Image comparison data
────

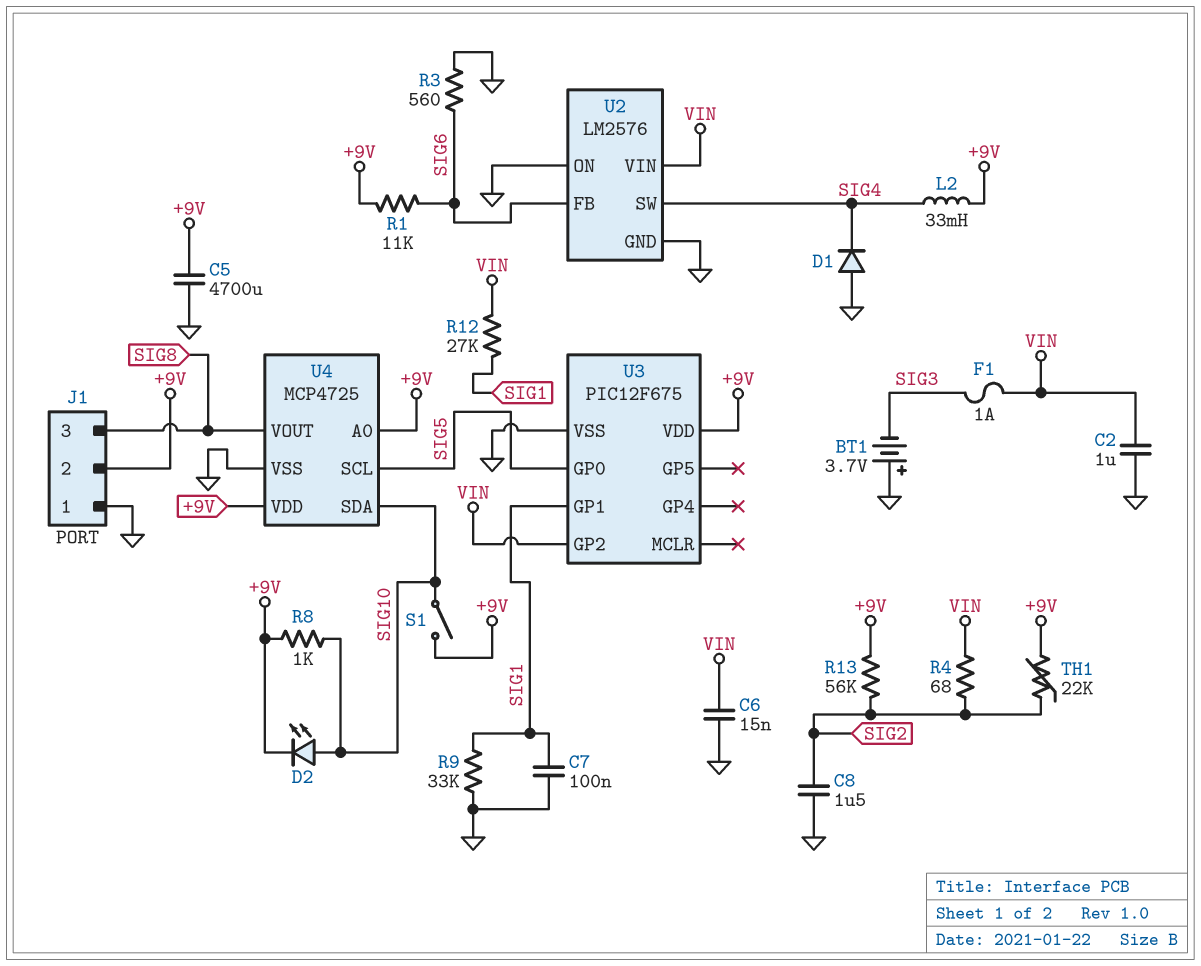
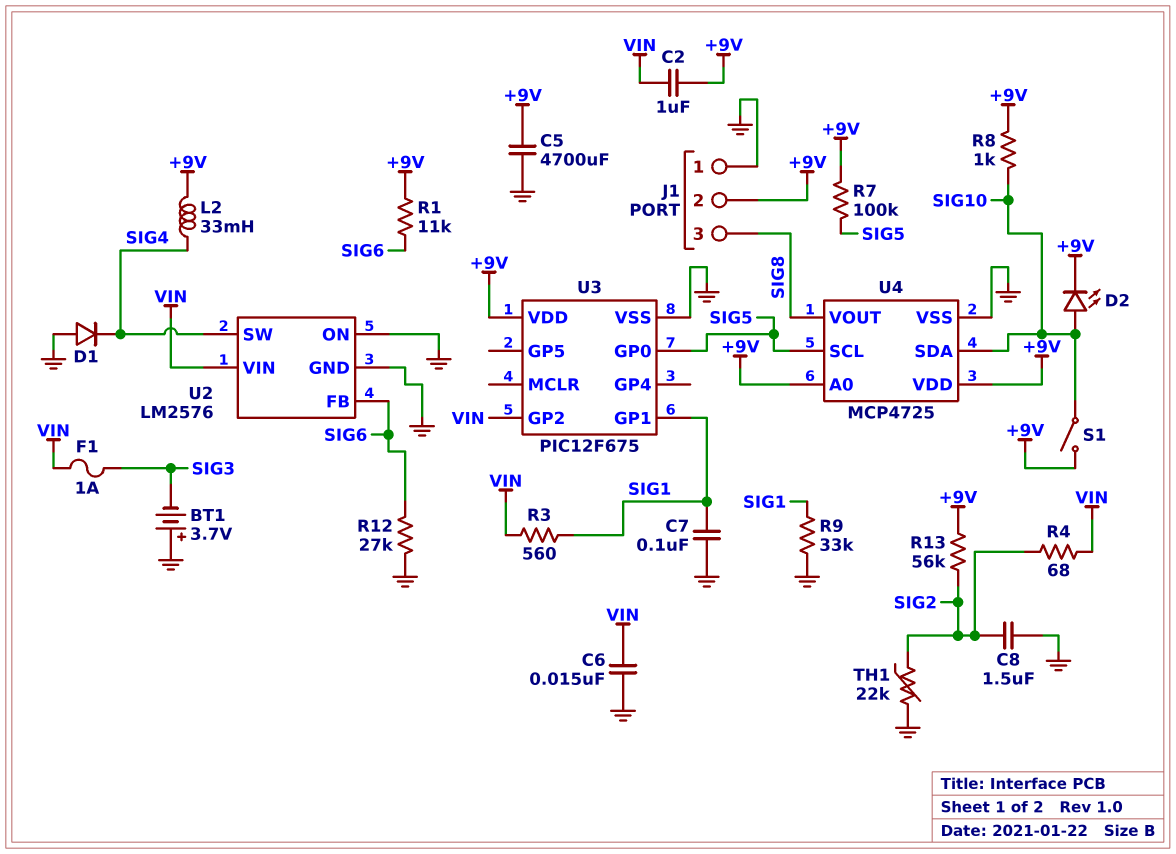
C2: 1uF (GND, VIN) -> 1uF (+9V, VIN)
R3: 560 (GND, SIG6) -> 560 (SIG1, VIN)
R7: none -> 100k (+9V, SIG5)
R12: 27k (SIG1, VIN) -> 27k (GND, SIG6)
TH1: 22k (+9V, SIG2) -> 22k (GND, SIG2)

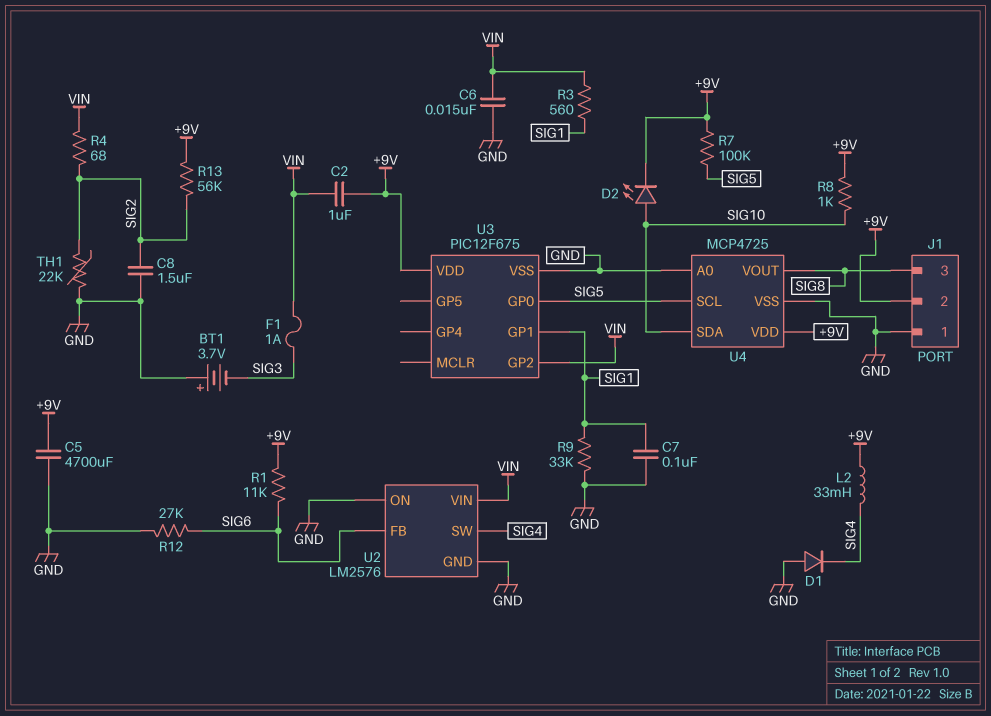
S1: switch (+9V, SIG10) -> none
U4 pin A0: +9V -> GND

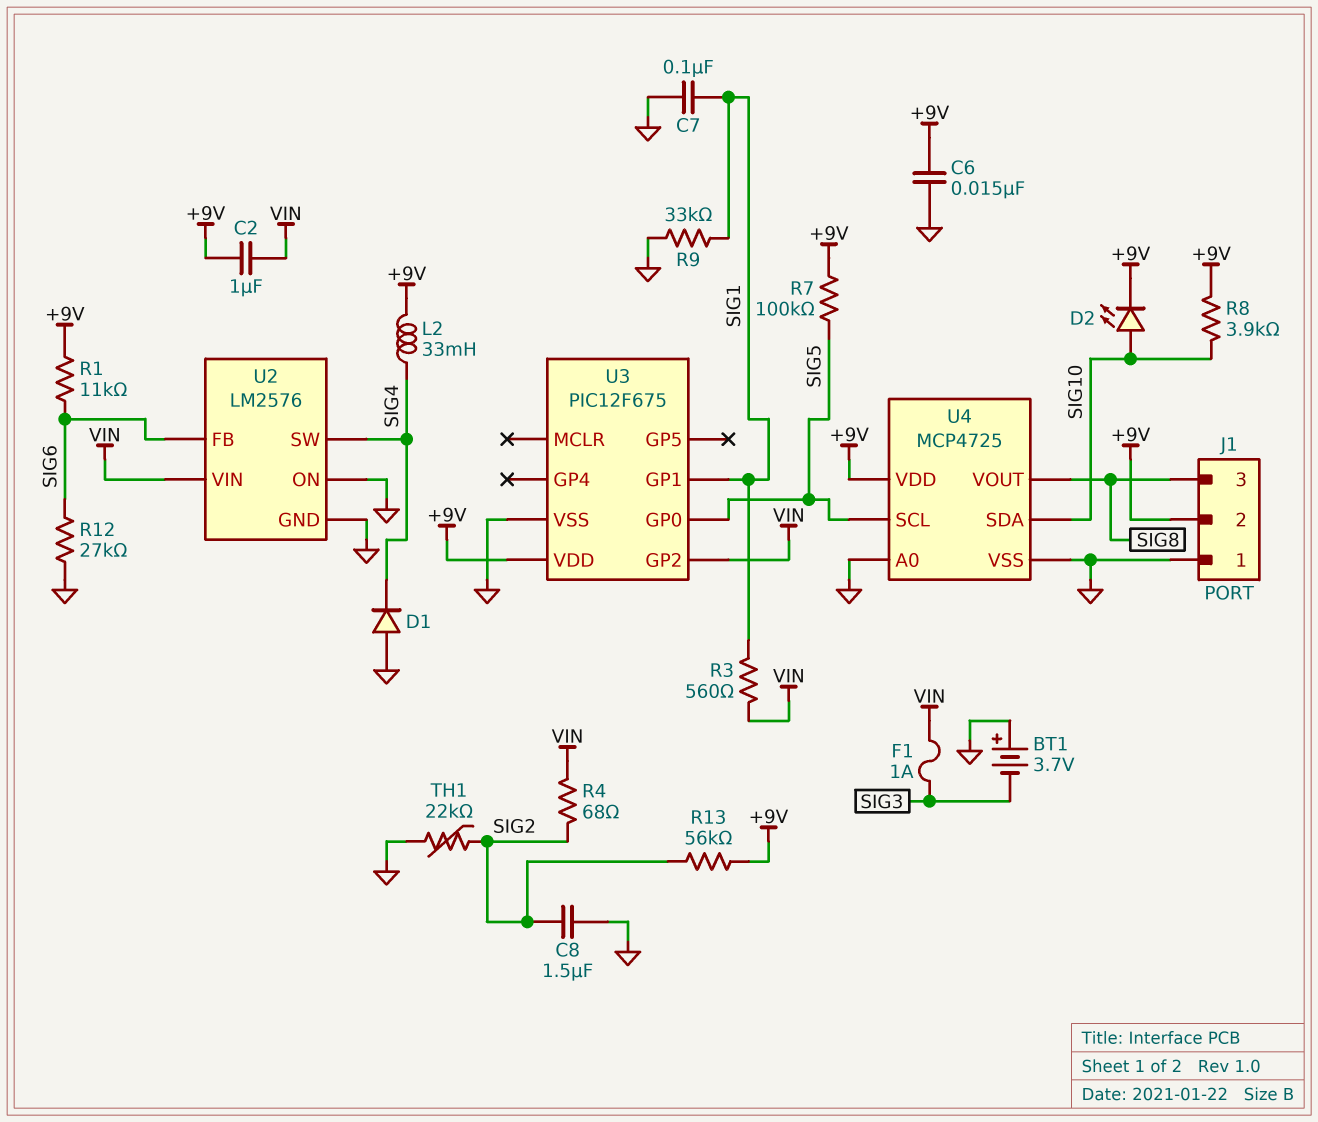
C5: 4700uF (+9V, GND) -> none
C6: 15nF (GND, VIN) -> 15nF (+9V, GND)
R8: 1k (+9V, SIG10) -> 3.9k (+9V, SIG10)

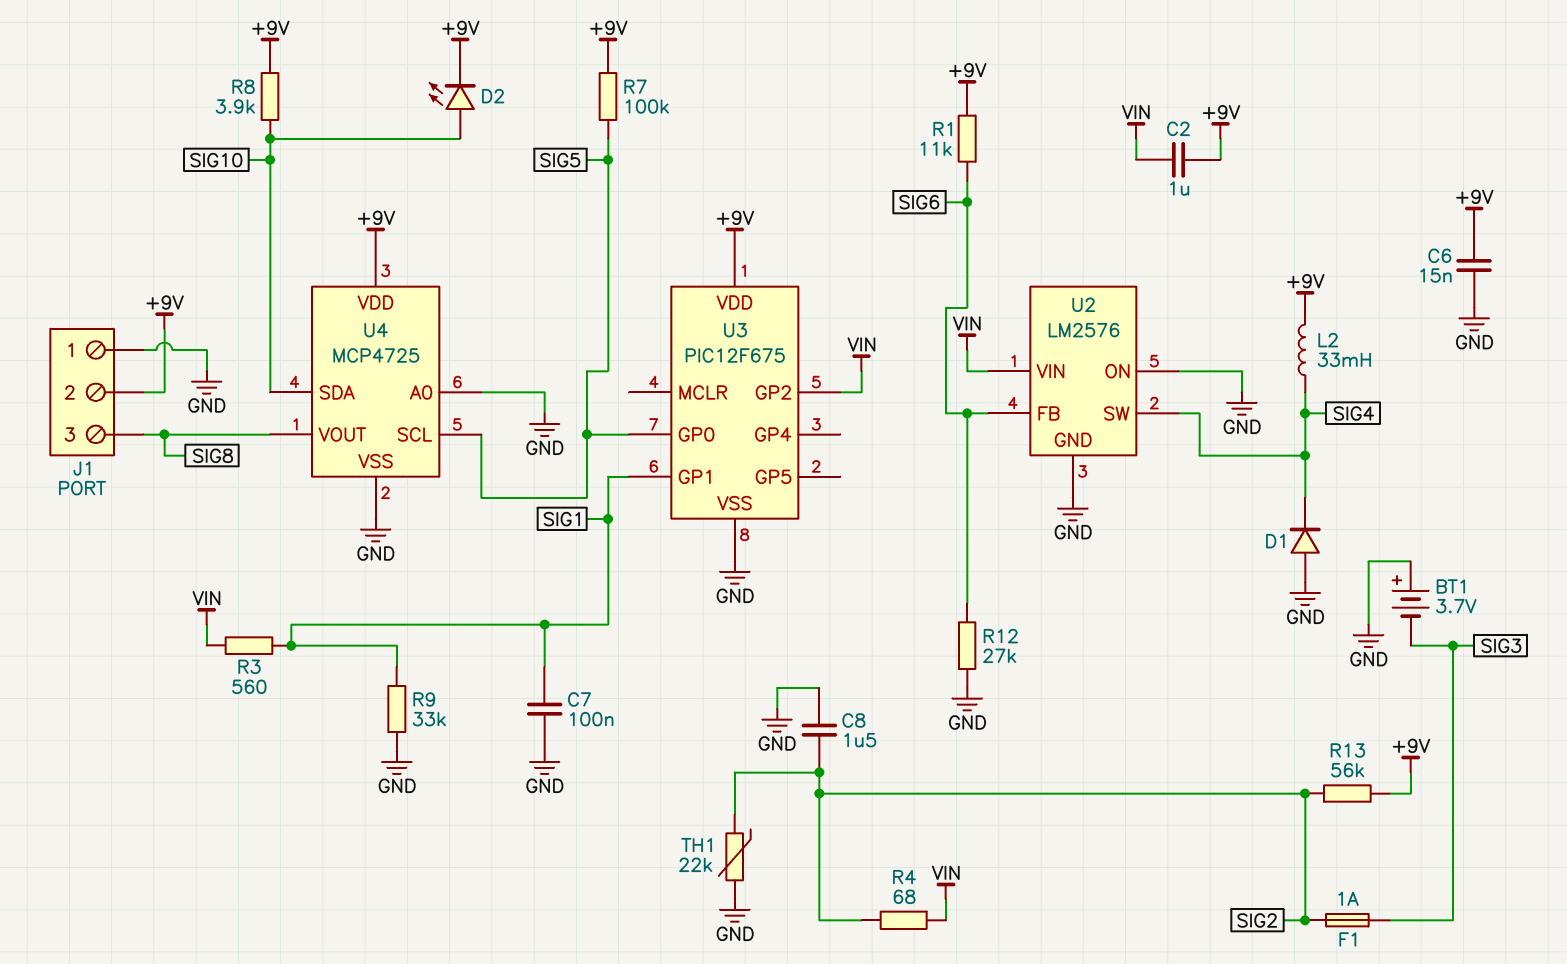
F1: 1A (SIG3, VIN) -> 1A (SIG2, SIG3)

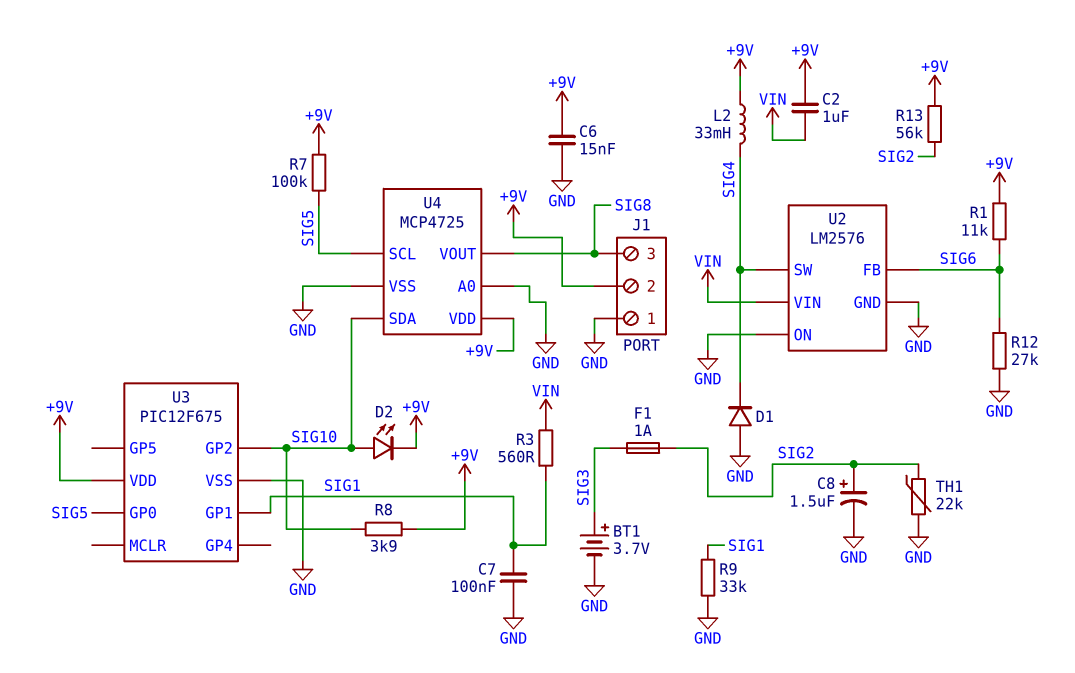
BT1: 3.7V (plus GND, minus SIG3) -> 3.7V (plus SIG3, minus GND)
C8: 1.5uF (GND, SIG2) -> 1.5uF (plus SIG2, minus GND)
R4: 68 (SIG2, VIN) -> none
U3 pin GP2: VIN -> SIG10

────

• [PROBLEM STATEMENT] The entries above should be reproduced exactly, without their pictures.

• [SOLUTION FOR THIS TASK]
C2: 1uF (GND, VIN) -> 1uF (+9V, VIN)
R3: 560 (GND, SIG6) -> 560 (SIG1, VIN)
R7: none -> 100k (+9V, SIG5)
R12: 27k (SIG1, VIN) -> 27k (GND, SIG6)
TH1: 22k (+9V, SIG2) -> 22k (GND, SIG2)

S1: switch (+9V, SIG10) -> none
U4 pin A0: +9V -> GND

C5: 4700uF (+9V, GND) -> none
C6: 15nF (GND, VIN) -> 15nF (+9V, GND)
R8: 1k (+9V, SIG10) -> 3.9k (+9V, SIG10)

F1: 1A (SIG3, VIN) -> 1A (SIG2, SIG3)

BT1: 3.7V (plus GND, minus SIG3) -> 3.7V (plus SIG3, minus GND)
C8: 1.5uF (GND, SIG2) -> 1.5uF (plus SIG2, minus GND)
R4: 68 (SIG2, VIN) -> none
U3 pin GP2: VIN -> SIG10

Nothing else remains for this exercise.